What you have to do ▸
From the first line of the data through the line containing "red 1x1 brick [261,129,301,172]", return each line exactly.

Material for this exercise ▸
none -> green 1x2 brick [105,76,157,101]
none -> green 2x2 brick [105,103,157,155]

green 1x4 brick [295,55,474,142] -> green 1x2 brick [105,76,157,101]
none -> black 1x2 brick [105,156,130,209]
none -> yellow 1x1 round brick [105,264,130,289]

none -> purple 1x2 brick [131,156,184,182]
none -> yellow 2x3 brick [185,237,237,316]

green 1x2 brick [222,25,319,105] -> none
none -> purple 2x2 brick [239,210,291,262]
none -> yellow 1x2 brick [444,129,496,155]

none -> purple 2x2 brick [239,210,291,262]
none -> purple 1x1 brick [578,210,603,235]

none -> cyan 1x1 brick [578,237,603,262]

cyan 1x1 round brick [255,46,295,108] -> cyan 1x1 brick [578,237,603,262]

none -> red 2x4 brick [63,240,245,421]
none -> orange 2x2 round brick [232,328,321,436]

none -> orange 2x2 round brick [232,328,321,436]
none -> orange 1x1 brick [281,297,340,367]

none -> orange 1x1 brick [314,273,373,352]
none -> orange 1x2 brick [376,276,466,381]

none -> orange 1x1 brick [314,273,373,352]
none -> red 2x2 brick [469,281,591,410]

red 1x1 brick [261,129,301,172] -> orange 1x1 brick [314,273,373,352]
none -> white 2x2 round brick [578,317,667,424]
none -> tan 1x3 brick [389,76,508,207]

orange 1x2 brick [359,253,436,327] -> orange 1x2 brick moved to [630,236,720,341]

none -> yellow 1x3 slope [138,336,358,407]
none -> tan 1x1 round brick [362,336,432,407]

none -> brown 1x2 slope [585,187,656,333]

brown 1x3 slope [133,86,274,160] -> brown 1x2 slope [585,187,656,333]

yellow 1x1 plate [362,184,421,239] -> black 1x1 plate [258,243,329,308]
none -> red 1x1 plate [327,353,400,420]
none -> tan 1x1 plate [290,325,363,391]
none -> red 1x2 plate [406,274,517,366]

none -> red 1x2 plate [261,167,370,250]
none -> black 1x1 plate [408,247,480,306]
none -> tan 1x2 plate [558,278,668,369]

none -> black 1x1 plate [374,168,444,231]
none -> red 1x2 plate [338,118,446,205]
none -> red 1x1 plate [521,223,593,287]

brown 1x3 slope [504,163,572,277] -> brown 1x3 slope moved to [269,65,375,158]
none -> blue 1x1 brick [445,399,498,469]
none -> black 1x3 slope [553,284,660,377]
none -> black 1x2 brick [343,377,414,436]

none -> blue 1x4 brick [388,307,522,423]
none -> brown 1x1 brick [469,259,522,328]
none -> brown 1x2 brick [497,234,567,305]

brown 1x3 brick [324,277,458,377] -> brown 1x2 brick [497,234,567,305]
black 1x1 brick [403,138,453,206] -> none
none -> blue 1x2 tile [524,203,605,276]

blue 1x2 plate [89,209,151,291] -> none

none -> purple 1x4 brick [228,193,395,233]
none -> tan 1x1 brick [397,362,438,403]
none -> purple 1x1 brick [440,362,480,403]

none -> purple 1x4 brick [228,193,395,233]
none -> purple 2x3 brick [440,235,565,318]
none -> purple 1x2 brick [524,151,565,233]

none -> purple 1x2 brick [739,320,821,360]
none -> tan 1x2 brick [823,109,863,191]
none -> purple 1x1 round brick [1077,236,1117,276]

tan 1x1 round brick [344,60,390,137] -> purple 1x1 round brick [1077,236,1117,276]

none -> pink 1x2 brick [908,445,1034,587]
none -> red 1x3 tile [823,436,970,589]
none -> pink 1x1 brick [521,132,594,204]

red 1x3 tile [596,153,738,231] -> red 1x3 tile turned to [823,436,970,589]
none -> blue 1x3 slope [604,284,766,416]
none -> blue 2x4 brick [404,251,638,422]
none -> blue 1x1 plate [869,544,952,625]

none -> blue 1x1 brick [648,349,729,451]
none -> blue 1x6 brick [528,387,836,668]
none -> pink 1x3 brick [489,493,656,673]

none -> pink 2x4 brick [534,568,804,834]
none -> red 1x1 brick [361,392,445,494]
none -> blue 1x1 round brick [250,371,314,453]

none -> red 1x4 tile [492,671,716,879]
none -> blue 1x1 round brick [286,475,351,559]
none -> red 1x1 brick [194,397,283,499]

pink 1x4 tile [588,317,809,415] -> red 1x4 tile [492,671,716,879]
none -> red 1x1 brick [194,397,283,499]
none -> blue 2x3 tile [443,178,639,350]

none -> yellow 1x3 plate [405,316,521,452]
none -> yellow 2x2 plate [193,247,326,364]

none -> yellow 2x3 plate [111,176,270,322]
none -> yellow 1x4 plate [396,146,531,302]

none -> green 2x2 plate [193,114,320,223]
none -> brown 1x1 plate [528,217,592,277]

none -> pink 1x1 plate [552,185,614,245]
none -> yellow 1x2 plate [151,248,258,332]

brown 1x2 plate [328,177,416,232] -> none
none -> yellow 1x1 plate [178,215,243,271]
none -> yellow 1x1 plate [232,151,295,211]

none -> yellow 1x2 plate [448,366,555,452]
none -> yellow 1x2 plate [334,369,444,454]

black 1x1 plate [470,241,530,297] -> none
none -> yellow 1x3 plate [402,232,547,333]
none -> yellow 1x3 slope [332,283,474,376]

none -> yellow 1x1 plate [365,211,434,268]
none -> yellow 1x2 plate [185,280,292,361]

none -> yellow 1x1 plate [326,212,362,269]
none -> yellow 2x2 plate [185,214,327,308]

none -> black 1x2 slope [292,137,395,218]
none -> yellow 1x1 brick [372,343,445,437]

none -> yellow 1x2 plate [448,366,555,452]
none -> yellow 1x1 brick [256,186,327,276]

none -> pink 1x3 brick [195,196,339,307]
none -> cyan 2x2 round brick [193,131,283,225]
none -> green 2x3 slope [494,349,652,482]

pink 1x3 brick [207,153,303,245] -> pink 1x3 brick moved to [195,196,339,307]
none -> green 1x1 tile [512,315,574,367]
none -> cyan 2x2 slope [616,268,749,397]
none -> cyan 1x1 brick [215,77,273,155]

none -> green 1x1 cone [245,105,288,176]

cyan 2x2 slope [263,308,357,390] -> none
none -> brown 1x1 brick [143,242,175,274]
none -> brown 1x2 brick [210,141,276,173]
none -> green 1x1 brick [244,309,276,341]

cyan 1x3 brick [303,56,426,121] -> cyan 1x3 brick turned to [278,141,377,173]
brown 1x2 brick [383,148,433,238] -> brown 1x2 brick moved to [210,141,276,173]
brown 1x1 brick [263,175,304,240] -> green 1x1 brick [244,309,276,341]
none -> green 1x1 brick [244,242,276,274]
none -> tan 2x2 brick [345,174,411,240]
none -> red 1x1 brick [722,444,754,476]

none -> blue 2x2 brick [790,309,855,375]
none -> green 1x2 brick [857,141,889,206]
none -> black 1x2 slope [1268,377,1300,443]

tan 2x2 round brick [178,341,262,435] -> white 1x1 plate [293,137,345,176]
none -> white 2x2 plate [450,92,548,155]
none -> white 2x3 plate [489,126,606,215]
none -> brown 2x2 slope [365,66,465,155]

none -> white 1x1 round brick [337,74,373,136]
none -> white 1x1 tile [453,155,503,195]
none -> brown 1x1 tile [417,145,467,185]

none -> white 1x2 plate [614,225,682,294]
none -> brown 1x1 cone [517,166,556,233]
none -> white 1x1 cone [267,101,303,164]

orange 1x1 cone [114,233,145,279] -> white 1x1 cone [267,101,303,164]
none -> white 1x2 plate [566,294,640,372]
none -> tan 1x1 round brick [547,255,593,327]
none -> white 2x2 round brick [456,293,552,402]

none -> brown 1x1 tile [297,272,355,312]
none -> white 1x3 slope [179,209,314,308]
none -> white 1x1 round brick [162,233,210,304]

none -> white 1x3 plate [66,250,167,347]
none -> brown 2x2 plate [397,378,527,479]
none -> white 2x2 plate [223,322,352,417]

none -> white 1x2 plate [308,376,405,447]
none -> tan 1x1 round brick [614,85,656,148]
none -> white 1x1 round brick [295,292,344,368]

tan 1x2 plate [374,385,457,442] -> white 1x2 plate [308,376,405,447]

Solution to this problem ▸
none -> green 1x2 brick [105,76,157,101]
none -> green 2x2 brick [105,103,157,155]

green 1x4 brick [295,55,474,142] -> green 1x2 brick [105,76,157,101]
none -> black 1x2 brick [105,156,130,209]
none -> yellow 1x1 round brick [105,264,130,289]

none -> purple 1x2 brick [131,156,184,182]
none -> yellow 2x3 brick [185,237,237,316]

green 1x2 brick [222,25,319,105] -> none
none -> purple 2x2 brick [239,210,291,262]
none -> yellow 1x2 brick [444,129,496,155]

none -> purple 2x2 brick [239,210,291,262]
none -> purple 1x1 brick [578,210,603,235]

none -> cyan 1x1 brick [578,237,603,262]

cyan 1x1 round brick [255,46,295,108] -> cyan 1x1 brick [578,237,603,262]

none -> red 2x4 brick [63,240,245,421]
none -> orange 2x2 round brick [232,328,321,436]

none -> orange 2x2 round brick [232,328,321,436]
none -> orange 1x1 brick [281,297,340,367]

none -> orange 1x1 brick [314,273,373,352]
none -> orange 1x2 brick [376,276,466,381]

none -> orange 1x1 brick [314,273,373,352]
none -> red 2x2 brick [469,281,591,410]

red 1x1 brick [261,129,301,172] -> orange 1x1 brick [314,273,373,352]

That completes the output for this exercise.